• PROBLEM DESCRIPTION: Only certain lines below are wanted: those starting at the line containing "red plate B9:E9 level 1 -> none" and ending at the line containing "lime brick F4:I4", both included, each retyped exactly.

Coordinate-based change listings
○ ○ ○ ○ ○
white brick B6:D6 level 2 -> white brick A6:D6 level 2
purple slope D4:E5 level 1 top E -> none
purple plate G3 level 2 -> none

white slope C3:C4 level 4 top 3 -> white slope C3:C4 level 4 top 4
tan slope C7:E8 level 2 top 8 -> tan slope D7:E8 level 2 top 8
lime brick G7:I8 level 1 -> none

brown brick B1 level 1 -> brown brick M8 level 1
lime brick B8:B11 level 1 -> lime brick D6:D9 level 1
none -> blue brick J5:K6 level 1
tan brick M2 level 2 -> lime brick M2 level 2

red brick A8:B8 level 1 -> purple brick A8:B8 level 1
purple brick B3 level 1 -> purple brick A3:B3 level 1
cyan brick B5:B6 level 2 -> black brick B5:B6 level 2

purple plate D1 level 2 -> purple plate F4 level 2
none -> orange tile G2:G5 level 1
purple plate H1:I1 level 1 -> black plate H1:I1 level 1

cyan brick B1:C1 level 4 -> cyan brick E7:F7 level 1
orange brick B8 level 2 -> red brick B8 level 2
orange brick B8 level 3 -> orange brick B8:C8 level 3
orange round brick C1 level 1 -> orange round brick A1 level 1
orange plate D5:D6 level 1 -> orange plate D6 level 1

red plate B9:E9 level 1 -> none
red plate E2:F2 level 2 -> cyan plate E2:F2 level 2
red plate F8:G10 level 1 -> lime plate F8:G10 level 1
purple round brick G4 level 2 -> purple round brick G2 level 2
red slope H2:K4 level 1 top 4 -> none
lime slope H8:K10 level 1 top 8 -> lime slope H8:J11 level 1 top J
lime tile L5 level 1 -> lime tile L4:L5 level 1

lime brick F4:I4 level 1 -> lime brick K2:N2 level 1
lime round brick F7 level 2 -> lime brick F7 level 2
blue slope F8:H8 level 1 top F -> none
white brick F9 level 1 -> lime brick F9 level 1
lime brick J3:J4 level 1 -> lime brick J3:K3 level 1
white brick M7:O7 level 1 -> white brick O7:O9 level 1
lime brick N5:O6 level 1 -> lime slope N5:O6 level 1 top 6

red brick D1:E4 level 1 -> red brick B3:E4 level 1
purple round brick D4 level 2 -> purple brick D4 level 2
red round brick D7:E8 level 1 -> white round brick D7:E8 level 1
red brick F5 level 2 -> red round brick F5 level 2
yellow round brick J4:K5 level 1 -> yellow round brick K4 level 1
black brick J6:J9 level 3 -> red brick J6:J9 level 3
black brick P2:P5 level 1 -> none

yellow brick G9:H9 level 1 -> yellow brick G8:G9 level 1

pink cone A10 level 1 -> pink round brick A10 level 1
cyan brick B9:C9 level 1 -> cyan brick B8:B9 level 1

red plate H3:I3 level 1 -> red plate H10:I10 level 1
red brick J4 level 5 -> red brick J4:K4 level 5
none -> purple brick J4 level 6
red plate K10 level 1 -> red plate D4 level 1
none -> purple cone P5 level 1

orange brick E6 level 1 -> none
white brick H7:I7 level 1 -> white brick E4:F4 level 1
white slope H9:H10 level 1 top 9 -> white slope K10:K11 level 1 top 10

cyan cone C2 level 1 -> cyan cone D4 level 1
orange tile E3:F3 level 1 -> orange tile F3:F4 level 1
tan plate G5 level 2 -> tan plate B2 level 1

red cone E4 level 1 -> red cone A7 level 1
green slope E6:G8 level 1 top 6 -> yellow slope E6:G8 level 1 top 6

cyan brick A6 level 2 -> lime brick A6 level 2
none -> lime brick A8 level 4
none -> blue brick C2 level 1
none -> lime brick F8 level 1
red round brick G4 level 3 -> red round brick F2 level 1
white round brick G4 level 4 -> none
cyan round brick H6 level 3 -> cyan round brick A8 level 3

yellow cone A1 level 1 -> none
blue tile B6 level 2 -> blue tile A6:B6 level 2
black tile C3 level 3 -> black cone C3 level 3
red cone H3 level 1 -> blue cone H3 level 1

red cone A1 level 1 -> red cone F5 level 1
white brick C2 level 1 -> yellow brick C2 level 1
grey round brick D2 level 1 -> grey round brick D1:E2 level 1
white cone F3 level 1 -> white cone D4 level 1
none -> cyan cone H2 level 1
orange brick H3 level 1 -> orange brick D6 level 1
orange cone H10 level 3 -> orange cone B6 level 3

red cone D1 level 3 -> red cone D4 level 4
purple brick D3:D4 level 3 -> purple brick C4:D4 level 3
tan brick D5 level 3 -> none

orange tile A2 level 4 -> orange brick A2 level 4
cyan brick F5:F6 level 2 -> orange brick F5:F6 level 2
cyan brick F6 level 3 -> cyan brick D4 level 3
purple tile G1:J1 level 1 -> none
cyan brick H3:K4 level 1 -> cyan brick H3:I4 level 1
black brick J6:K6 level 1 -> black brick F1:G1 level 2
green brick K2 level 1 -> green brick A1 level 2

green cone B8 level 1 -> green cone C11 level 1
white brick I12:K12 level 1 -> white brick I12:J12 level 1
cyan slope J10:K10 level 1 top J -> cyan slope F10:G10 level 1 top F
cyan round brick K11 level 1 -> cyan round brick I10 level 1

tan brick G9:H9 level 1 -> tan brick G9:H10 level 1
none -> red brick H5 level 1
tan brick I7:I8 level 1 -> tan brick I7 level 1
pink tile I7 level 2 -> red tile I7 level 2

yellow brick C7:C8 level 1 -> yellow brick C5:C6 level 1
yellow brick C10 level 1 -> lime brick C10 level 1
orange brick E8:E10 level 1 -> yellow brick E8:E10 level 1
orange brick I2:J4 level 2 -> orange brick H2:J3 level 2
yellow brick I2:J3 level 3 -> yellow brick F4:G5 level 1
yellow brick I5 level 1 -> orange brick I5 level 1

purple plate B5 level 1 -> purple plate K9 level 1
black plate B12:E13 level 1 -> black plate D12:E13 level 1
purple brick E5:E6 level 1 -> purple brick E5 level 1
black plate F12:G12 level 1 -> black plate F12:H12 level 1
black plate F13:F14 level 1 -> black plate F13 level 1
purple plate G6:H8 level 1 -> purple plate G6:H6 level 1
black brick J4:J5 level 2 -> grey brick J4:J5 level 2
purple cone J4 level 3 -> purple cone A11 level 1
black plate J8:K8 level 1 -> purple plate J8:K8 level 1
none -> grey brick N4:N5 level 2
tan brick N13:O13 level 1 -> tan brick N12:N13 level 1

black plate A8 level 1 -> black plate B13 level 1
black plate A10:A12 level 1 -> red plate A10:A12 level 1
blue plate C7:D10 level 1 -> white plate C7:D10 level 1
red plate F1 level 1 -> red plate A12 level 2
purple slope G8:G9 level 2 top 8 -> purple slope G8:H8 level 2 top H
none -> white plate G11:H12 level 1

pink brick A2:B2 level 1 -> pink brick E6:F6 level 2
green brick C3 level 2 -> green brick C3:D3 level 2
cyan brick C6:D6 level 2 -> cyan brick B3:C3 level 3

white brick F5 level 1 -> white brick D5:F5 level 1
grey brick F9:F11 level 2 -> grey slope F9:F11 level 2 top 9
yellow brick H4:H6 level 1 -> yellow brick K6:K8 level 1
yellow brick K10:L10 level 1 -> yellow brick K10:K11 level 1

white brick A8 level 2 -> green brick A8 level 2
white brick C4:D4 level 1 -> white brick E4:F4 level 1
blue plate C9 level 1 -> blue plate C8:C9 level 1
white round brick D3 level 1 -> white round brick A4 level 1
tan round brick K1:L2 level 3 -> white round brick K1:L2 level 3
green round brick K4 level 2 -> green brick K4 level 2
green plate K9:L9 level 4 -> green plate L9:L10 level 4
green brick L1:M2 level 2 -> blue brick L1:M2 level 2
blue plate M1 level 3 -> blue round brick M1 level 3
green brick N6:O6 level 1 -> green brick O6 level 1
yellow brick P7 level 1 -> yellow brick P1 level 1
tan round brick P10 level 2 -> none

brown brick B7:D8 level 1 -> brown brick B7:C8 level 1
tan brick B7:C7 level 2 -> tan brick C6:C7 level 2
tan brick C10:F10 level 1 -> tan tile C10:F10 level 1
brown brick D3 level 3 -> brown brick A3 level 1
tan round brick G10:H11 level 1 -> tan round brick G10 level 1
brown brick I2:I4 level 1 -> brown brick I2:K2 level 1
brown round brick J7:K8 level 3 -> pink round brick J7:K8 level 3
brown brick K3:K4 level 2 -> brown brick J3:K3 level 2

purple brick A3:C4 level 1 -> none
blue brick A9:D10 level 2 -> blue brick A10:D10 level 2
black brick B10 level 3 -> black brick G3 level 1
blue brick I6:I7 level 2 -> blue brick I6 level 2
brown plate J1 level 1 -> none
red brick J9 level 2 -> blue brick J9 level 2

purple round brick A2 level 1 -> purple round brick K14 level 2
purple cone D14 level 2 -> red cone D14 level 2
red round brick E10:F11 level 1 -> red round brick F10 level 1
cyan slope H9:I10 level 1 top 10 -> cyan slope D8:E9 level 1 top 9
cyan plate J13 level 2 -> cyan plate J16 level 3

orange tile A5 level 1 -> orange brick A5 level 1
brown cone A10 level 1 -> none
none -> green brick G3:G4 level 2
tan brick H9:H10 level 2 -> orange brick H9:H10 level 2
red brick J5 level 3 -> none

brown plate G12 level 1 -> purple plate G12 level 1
○ ○ ○ ○ ○
• YOUR SOLUTION:
red plate B9:E9 level 1 -> none
red plate E2:F2 level 2 -> cyan plate E2:F2 level 2
red plate F8:G10 level 1 -> lime plate F8:G10 level 1
purple round brick G4 level 2 -> purple round brick G2 level 2
red slope H2:K4 level 1 top 4 -> none
lime slope H8:K10 level 1 top 8 -> lime slope H8:J11 level 1 top J
lime tile L5 level 1 -> lime tile L4:L5 level 1

lime brick F4:I4 level 1 -> lime brick K2:N2 level 1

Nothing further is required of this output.